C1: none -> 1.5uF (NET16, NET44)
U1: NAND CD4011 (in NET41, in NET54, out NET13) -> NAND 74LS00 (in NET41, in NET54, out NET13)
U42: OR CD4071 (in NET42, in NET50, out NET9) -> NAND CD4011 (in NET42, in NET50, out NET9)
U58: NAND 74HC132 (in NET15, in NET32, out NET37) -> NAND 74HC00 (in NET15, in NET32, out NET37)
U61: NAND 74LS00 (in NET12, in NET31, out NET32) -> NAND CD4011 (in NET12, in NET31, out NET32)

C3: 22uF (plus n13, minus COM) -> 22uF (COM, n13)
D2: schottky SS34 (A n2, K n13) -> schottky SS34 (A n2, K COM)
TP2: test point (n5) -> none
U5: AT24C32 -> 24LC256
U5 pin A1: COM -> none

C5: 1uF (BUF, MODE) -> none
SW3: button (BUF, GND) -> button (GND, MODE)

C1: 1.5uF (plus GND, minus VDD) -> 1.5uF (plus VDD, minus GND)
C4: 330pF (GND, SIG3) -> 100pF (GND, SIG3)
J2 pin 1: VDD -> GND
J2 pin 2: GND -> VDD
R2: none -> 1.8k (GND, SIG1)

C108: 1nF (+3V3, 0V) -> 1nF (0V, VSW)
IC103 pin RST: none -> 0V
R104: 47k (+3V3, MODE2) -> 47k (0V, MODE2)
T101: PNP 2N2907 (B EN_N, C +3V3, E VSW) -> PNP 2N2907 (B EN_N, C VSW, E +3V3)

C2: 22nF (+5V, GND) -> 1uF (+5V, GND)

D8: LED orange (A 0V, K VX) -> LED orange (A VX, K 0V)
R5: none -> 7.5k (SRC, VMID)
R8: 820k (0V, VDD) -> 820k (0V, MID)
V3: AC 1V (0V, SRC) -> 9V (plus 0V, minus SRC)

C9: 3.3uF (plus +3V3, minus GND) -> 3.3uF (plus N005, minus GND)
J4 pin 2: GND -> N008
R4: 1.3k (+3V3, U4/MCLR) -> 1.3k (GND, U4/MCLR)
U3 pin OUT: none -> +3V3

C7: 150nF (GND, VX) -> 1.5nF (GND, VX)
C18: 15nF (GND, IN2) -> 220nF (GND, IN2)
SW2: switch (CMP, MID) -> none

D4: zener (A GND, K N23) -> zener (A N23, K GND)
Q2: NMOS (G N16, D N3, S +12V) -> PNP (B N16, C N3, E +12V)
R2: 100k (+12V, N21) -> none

____________________

- The task -
Copy, without any change, the lines above from the one containing "J2 pin 2: GND -> VDD" to the end, both ends included. Add nothing else.

- Your response -
J2 pin 2: GND -> VDD
R2: none -> 1.8k (GND, SIG1)

C108: 1nF (+3V3, 0V) -> 1nF (0V, VSW)
IC103 pin RST: none -> 0V
R104: 47k (+3V3, MODE2) -> 47k (0V, MODE2)
T101: PNP 2N2907 (B EN_N, C +3V3, E VSW) -> PNP 2N2907 (B EN_N, C VSW, E +3V3)

C2: 22nF (+5V, GND) -> 1uF (+5V, GND)

D8: LED orange (A 0V, K VX) -> LED orange (A VX, K 0V)
R5: none -> 7.5k (SRC, VMID)
R8: 820k (0V, VDD) -> 820k (0V, MID)
V3: AC 1V (0V, SRC) -> 9V (plus 0V, minus SRC)

C9: 3.3uF (plus +3V3, minus GND) -> 3.3uF (plus N005, minus GND)
J4 pin 2: GND -> N008
R4: 1.3k (+3V3, U4/MCLR) -> 1.3k (GND, U4/MCLR)
U3 pin OUT: none -> +3V3

C7: 150nF (GND, VX) -> 1.5nF (GND, VX)
C18: 15nF (GND, IN2) -> 220nF (GND, IN2)
SW2: switch (CMP, MID) -> none

D4: zener (A GND, K N23) -> zener (A N23, K GND)
Q2: NMOS (G N16, D N3, S +12V) -> PNP (B N16, C N3, E +12V)
R2: 100k (+12V, N21) -> none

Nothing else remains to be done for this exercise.